» Task instructions
Gather each line of the records where "none" appears.

» Stored data entries
= Beginning of Section =

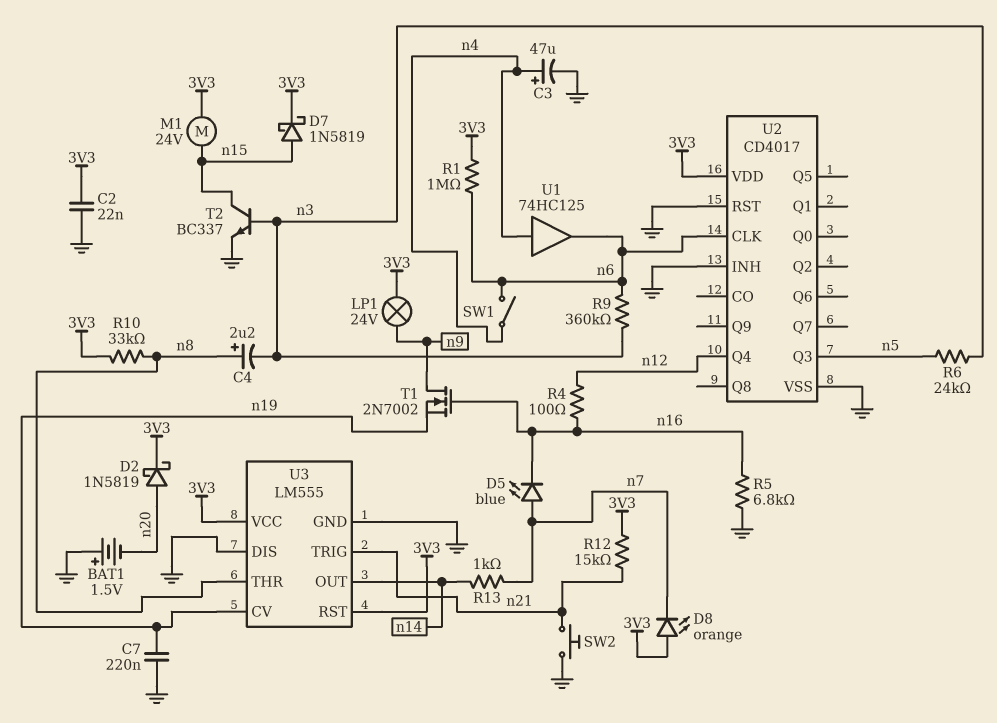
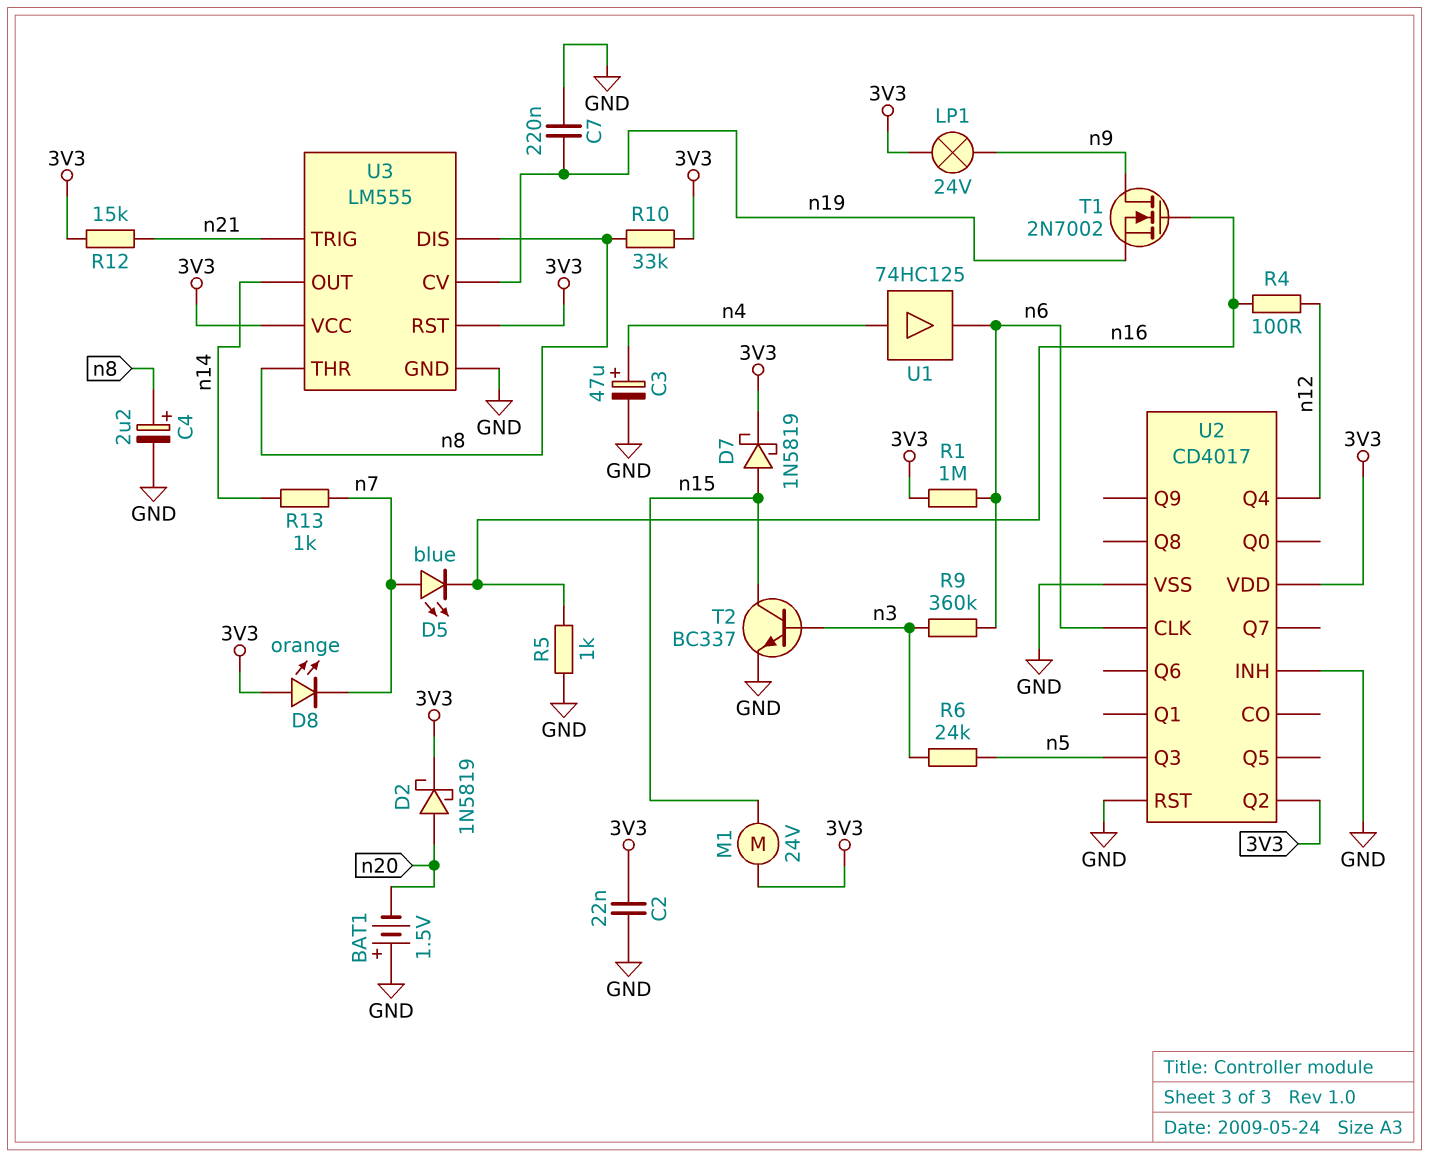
C4: 2.2uF (plus n8, minus n3) -> 2.2uF (plus n8, minus GND)
R5: 6.8k (GND, n16) -> 1k (GND, n16)
SW1: switch (n4, n6) -> none
SW2: button (GND, n21) -> none
U2 pin Q2: none -> 3V3
U3 pin DIS: GND -> n8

= End of Section =

» Response area
SW1: switch (n4, n6) -> none
SW2: button (GND, n21) -> none
U2 pin Q2: none -> 3V3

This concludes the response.